Supplied records below:

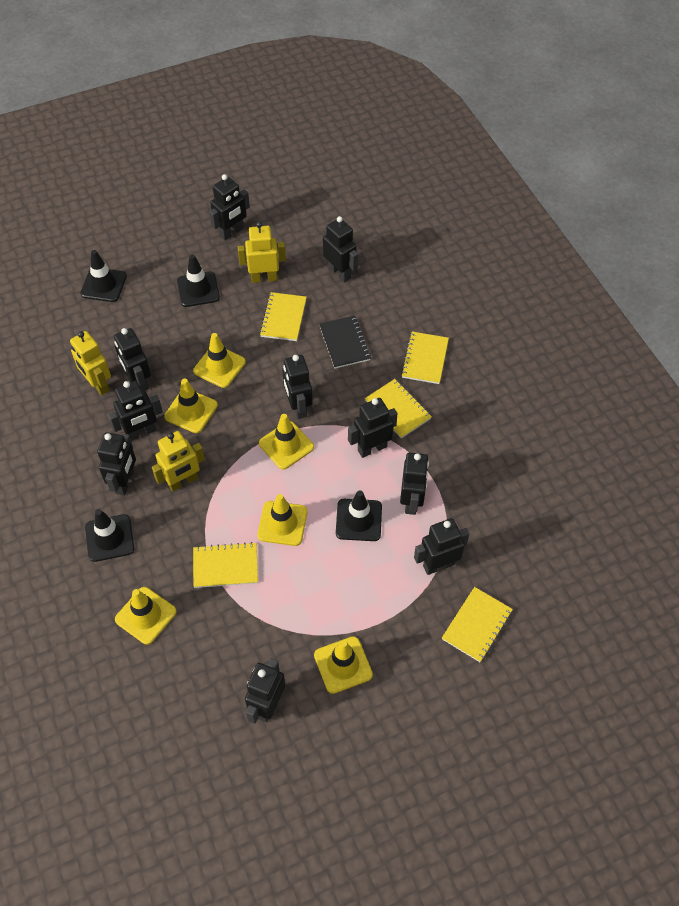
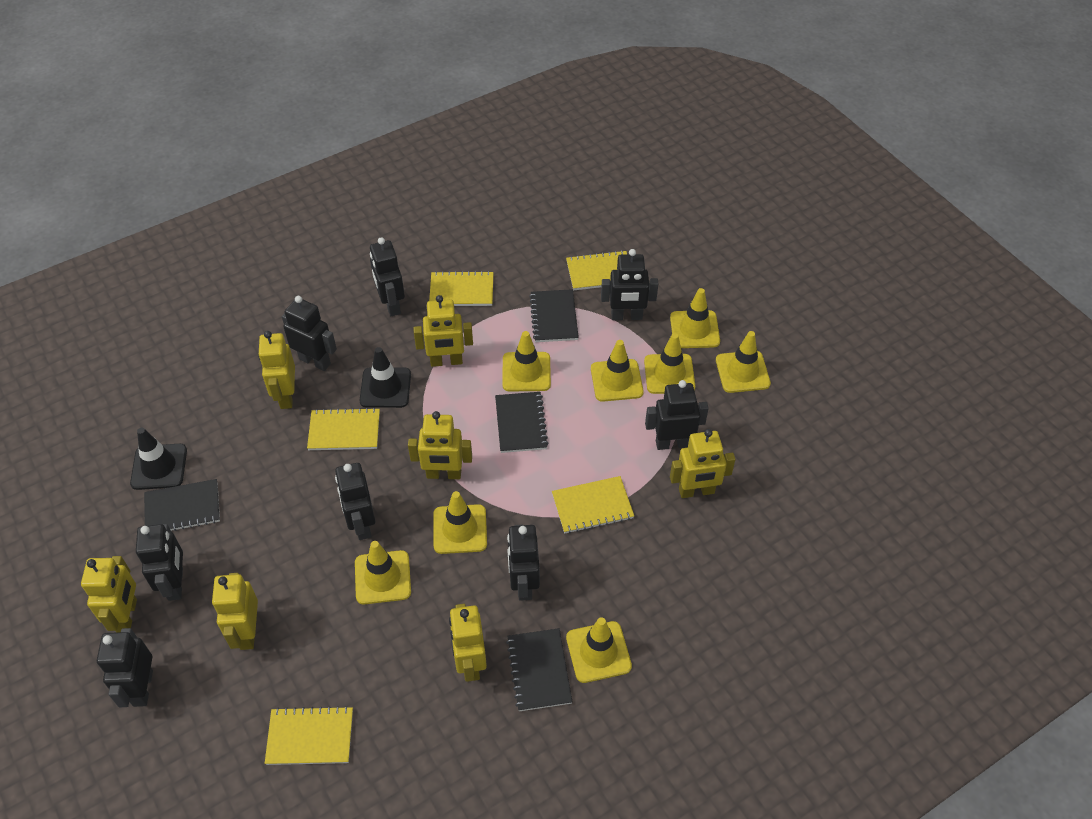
black notebook: 1 -> 4
black robot: 10 -> 8
black traffic cone: 4 -> 2
yellow robot: 3 -> 7
yellow traffic cone: 6 -> 8

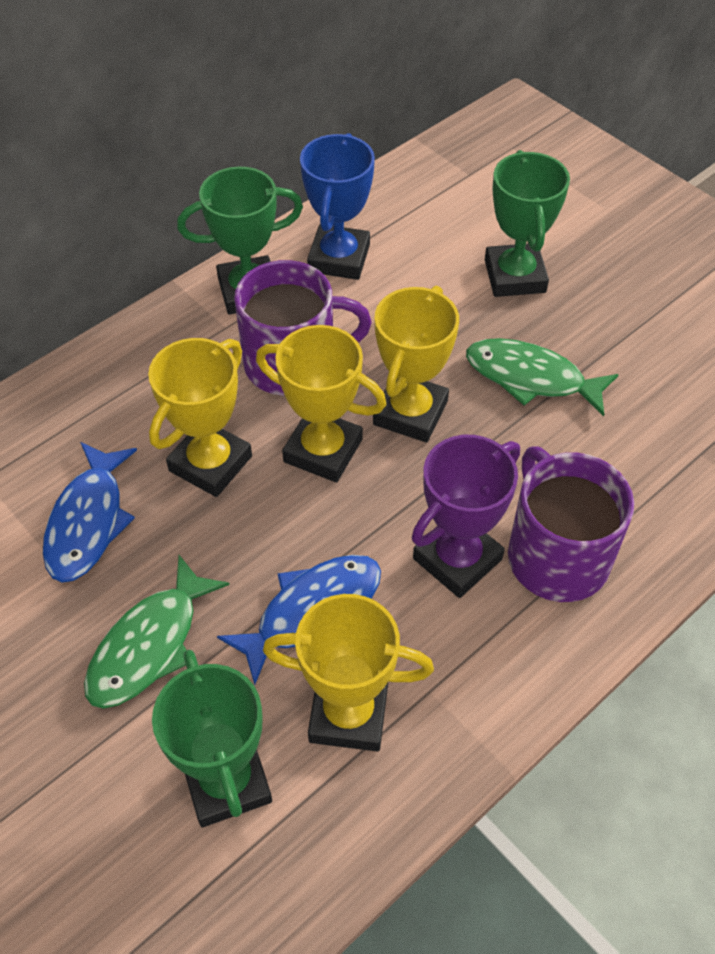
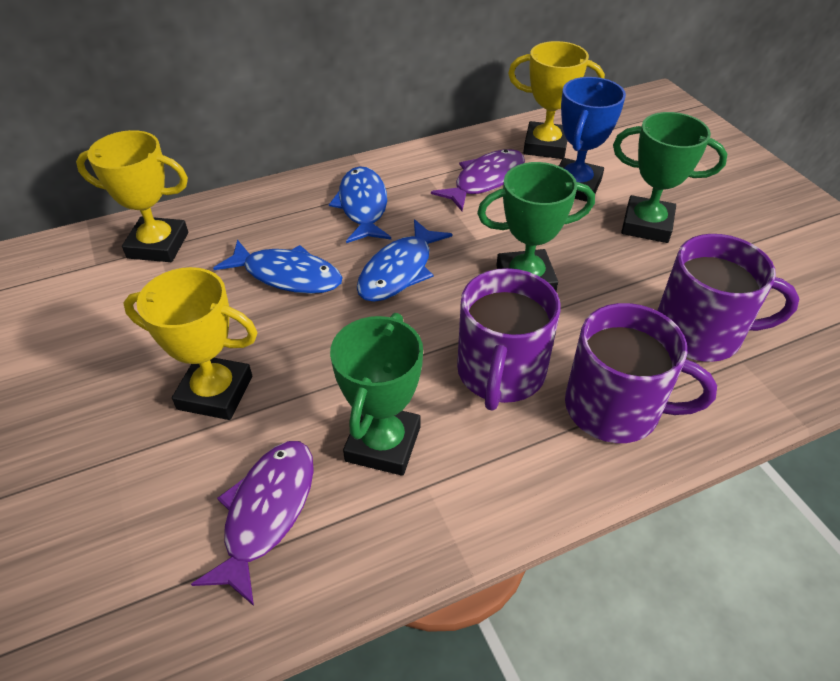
blue fish: 2 -> 3
green fish: 2 -> 0
purple fish: 0 -> 2
purple mug: 2 -> 3
purple trophy: 1 -> 0
yellow trophy: 4 -> 3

End of Supplied records.

### What you have to do
Restate, word for word, the entries above, dropping any picture.

### Reply
black notebook: 1 -> 4
black robot: 10 -> 8
black traffic cone: 4 -> 2
yellow robot: 3 -> 7
yellow traffic cone: 6 -> 8

blue fish: 2 -> 3
green fish: 2 -> 0
purple fish: 0 -> 2
purple mug: 2 -> 3
purple trophy: 1 -> 0
yellow trophy: 4 -> 3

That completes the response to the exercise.